Exercise: The first line of the entries is where the copy starts and the line with "(372, 241) = (258, 125): white" is where it ends; set down each line exactly, both ends included, and drop pictures.

── Records ──

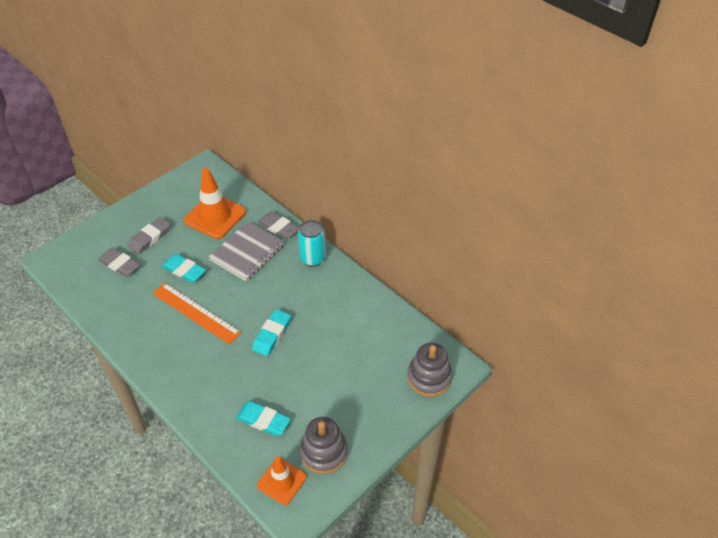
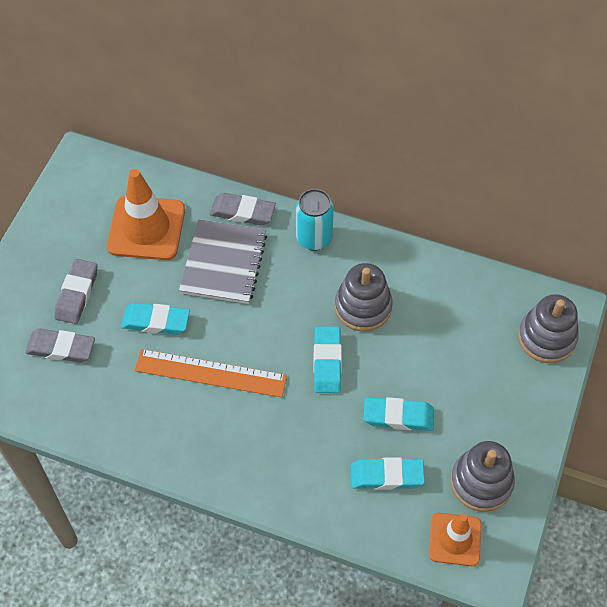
camera: 25 degrees left, 10 degrees up
(295, 386) = (398, 416): none -> turquoise eraser
(317, 310) = (363, 307): none -> grey stacking toy

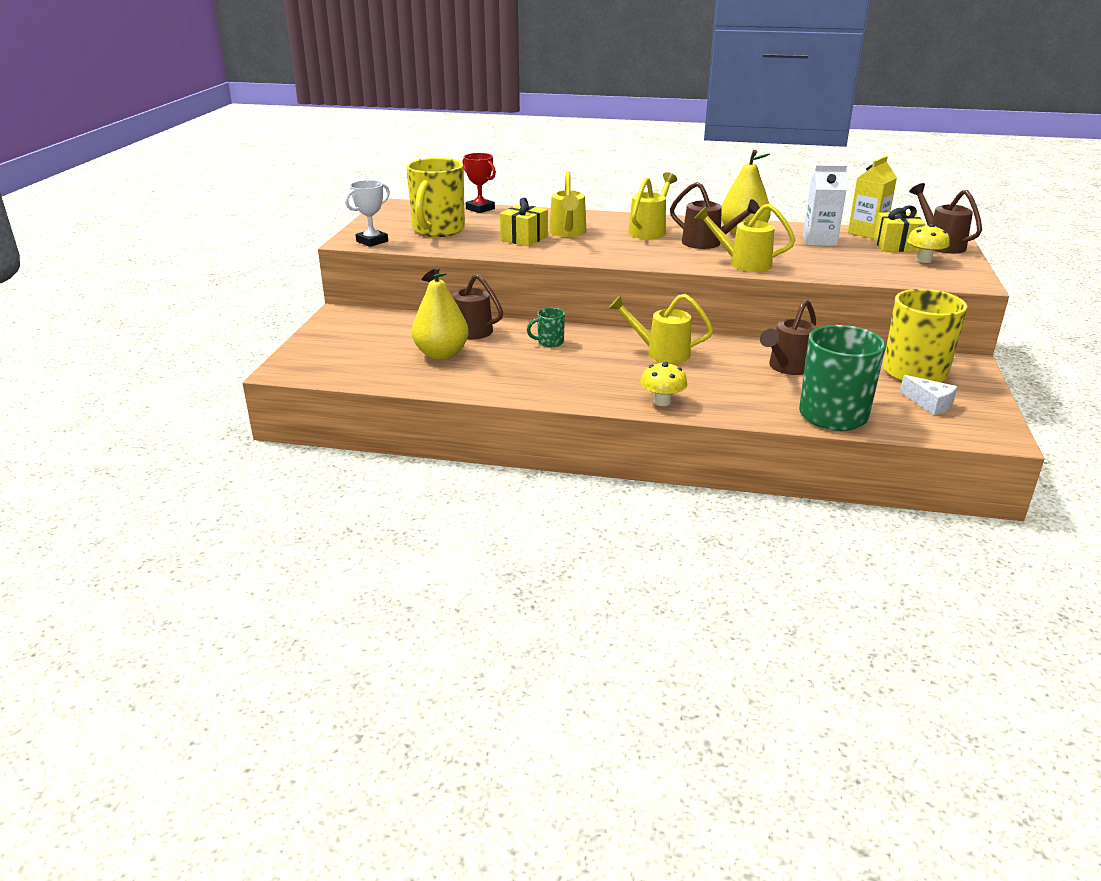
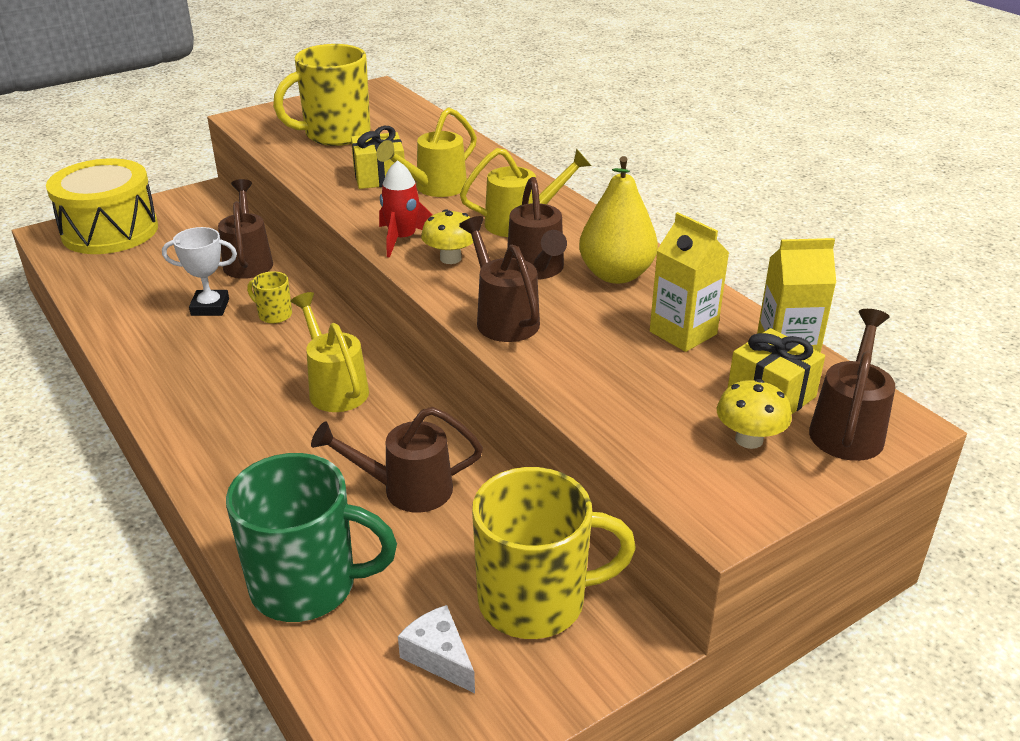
camera: 45 degrees right, 5 degrees up
(328, 353) = (110, 231): none -> yellow drum
(372, 241) = (258, 125): white trophy -> white trophy (210, 307)
(441, 354) = (172, 278): yellow pear -> none
(480, 209) = (433, 123): red trophy -> none
(549, 342) = (274, 315): green mug -> yellow mug
(614, 256) = (402, 239): none -> red rocket
(662, 402) = (203, 446): yellow mushroom -> yellow mushroom (450, 258)
(743, 263) = (503, 318): yellow watering can -> brown watering can
(819, 241) = (683, 333): white carton -> yellow carton
(929, 404) = (439, 657): white cheese -> white cheese turned 135 degrees clockwise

───

Solution to the exercise:
camera: 25 degrees left, 10 degrees up
(295, 386) = (398, 416): none -> turquoise eraser
(317, 310) = (363, 307): none -> grey stacking toy

camera: 45 degrees right, 5 degrees up
(328, 353) = (110, 231): none -> yellow drum
(372, 241) = (258, 125): white trophy -> white trophy (210, 307)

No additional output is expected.